What to produce :: Go to the line below containing "BT pin RXD: D34 -> D15" and print exactly from there through the line containing "SCALE2: HX711 -> CS1237", both included. Print nothing else.

Given records ::
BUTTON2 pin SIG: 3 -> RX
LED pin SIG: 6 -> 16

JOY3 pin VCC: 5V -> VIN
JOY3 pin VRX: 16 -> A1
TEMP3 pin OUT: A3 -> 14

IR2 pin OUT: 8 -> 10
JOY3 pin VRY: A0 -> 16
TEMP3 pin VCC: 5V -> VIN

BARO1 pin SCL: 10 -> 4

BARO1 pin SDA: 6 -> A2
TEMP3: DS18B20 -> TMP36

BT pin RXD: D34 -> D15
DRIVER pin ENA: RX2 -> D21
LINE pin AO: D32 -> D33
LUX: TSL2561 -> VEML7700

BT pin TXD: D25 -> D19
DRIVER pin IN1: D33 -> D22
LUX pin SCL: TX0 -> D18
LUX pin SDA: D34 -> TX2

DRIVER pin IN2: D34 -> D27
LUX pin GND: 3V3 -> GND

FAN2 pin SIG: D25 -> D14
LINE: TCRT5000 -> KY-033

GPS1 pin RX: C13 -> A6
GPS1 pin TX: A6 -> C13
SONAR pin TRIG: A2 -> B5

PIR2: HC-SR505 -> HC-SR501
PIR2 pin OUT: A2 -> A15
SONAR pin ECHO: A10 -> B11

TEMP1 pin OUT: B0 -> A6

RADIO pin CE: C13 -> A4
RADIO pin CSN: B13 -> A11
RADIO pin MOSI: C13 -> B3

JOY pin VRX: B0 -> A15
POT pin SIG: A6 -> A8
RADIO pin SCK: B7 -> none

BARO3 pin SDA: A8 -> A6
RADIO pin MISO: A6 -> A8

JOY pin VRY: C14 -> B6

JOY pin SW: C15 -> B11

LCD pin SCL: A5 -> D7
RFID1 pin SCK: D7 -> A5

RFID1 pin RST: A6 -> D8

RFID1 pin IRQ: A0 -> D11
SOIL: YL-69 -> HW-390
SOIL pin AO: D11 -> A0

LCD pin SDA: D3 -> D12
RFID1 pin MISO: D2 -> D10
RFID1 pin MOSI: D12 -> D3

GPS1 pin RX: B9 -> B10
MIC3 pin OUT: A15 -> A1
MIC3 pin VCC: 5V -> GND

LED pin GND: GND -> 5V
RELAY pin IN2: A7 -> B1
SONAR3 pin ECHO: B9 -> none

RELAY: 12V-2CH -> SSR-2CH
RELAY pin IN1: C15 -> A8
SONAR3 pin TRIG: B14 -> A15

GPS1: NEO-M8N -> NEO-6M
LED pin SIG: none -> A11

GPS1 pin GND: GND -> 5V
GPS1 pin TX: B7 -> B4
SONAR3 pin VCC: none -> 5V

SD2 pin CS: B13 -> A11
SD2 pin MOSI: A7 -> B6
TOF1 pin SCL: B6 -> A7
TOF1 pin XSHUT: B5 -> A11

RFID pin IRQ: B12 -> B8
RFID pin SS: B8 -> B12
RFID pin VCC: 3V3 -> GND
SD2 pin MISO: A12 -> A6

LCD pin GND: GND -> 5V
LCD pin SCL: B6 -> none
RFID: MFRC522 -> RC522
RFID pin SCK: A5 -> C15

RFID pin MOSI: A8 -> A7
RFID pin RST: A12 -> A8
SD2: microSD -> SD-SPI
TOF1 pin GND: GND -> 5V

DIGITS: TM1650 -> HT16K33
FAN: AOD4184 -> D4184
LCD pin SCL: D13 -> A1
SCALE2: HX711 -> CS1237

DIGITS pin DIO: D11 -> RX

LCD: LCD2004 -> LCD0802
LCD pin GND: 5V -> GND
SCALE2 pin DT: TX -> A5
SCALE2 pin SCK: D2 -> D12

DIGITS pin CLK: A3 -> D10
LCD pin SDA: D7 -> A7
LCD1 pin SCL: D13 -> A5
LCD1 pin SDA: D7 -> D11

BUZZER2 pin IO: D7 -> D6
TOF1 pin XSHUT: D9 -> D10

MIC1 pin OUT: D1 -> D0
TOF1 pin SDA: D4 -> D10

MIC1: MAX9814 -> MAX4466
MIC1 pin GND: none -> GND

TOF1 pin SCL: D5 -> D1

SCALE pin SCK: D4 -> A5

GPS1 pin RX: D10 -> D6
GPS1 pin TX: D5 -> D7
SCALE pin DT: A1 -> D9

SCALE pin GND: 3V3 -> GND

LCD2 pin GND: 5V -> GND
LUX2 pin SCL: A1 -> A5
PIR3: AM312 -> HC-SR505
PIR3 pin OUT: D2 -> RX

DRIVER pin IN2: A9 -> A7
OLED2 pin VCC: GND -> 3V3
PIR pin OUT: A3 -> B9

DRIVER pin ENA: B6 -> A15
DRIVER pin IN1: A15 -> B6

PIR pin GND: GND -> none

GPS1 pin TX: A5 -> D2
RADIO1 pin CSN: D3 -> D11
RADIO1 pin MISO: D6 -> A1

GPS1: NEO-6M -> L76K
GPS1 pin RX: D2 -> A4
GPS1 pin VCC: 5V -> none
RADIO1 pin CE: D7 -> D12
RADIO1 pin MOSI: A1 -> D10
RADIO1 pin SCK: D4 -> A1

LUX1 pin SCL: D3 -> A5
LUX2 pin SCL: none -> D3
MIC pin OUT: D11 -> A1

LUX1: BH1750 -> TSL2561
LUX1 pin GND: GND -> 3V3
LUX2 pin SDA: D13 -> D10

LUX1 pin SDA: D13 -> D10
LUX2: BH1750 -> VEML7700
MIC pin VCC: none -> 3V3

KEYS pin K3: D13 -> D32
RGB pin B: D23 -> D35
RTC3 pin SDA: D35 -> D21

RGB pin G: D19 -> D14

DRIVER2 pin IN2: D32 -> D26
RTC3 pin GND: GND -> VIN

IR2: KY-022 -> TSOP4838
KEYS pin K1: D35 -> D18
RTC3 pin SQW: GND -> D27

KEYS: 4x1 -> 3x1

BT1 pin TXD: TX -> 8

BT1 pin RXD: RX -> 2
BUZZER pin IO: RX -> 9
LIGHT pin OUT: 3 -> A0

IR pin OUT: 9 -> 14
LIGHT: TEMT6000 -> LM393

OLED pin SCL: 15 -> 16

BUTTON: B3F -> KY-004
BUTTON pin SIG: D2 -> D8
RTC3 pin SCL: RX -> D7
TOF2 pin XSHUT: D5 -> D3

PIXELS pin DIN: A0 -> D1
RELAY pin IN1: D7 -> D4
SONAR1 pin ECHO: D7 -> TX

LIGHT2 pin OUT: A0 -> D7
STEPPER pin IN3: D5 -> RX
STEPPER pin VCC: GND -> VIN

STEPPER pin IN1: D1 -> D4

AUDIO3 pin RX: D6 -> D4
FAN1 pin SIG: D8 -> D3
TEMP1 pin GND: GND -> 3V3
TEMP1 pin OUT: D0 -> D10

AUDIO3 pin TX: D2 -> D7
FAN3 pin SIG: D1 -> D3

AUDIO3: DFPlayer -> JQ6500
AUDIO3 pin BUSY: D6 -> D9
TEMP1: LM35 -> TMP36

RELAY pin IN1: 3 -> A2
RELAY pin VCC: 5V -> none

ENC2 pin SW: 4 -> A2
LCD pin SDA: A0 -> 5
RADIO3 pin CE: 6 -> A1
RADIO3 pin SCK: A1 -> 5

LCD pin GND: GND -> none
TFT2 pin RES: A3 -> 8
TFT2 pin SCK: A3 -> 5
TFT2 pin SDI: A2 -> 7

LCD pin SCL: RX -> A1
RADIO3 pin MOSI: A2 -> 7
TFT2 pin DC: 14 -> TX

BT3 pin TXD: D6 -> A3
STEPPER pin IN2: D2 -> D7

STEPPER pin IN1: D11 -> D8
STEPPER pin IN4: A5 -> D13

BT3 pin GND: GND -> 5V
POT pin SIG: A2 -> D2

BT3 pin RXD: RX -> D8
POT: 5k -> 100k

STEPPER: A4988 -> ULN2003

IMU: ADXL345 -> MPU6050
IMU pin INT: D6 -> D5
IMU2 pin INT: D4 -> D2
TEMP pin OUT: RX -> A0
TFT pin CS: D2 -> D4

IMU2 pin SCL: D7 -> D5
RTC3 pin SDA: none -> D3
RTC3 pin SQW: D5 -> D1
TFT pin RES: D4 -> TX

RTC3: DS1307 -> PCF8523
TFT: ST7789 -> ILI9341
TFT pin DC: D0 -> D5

Answer for the task ::
BT pin RXD: D34 -> D15
DRIVER pin ENA: RX2 -> D21
LINE pin AO: D32 -> D33
LUX: TSL2561 -> VEML7700

BT pin TXD: D25 -> D19
DRIVER pin IN1: D33 -> D22
LUX pin SCL: TX0 -> D18
LUX pin SDA: D34 -> TX2

DRIVER pin IN2: D34 -> D27
LUX pin GND: 3V3 -> GND

FAN2 pin SIG: D25 -> D14
LINE: TCRT5000 -> KY-033

GPS1 pin RX: C13 -> A6
GPS1 pin TX: A6 -> C13
SONAR pin TRIG: A2 -> B5

PIR2: HC-SR505 -> HC-SR501
PIR2 pin OUT: A2 -> A15
SONAR pin ECHO: A10 -> B11

TEMP1 pin OUT: B0 -> A6

RADIO pin CE: C13 -> A4
RADIO pin CSN: B13 -> A11
RADIO pin MOSI: C13 -> B3

JOY pin VRX: B0 -> A15
POT pin SIG: A6 -> A8
RADIO pin SCK: B7 -> none

BARO3 pin SDA: A8 -> A6
RADIO pin MISO: A6 -> A8

JOY pin VRY: C14 -> B6

JOY pin SW: C15 -> B11

LCD pin SCL: A5 -> D7
RFID1 pin SCK: D7 -> A5

RFID1 pin RST: A6 -> D8

RFID1 pin IRQ: A0 -> D11
SOIL: YL-69 -> HW-390
SOIL pin AO: D11 -> A0

LCD pin SDA: D3 -> D12
RFID1 pin MISO: D2 -> D10
RFID1 pin MOSI: D12 -> D3

GPS1 pin RX: B9 -> B10
MIC3 pin OUT: A15 -> A1
MIC3 pin VCC: 5V -> GND

LED pin GND: GND -> 5V
RELAY pin IN2: A7 -> B1
SONAR3 pin ECHO: B9 -> none

RELAY: 12V-2CH -> SSR-2CH
RELAY pin IN1: C15 -> A8
SONAR3 pin TRIG: B14 -> A15

GPS1: NEO-M8N -> NEO-6M
LED pin SIG: none -> A11

GPS1 pin GND: GND -> 5V
GPS1 pin TX: B7 -> B4
SONAR3 pin VCC: none -> 5V

SD2 pin CS: B13 -> A11
SD2 pin MOSI: A7 -> B6
TOF1 pin SCL: B6 -> A7
TOF1 pin XSHUT: B5 -> A11

RFID pin IRQ: B12 -> B8
RFID pin SS: B8 -> B12
RFID pin VCC: 3V3 -> GND
SD2 pin MISO: A12 -> A6

LCD pin GND: GND -> 5V
LCD pin SCL: B6 -> none
RFID: MFRC522 -> RC522
RFID pin SCK: A5 -> C15

RFID pin MOSI: A8 -> A7
RFID pin RST: A12 -> A8
SD2: microSD -> SD-SPI
TOF1 pin GND: GND -> 5V

DIGITS: TM1650 -> HT16K33
FAN: AOD4184 -> D4184
LCD pin SCL: D13 -> A1
SCALE2: HX711 -> CS1237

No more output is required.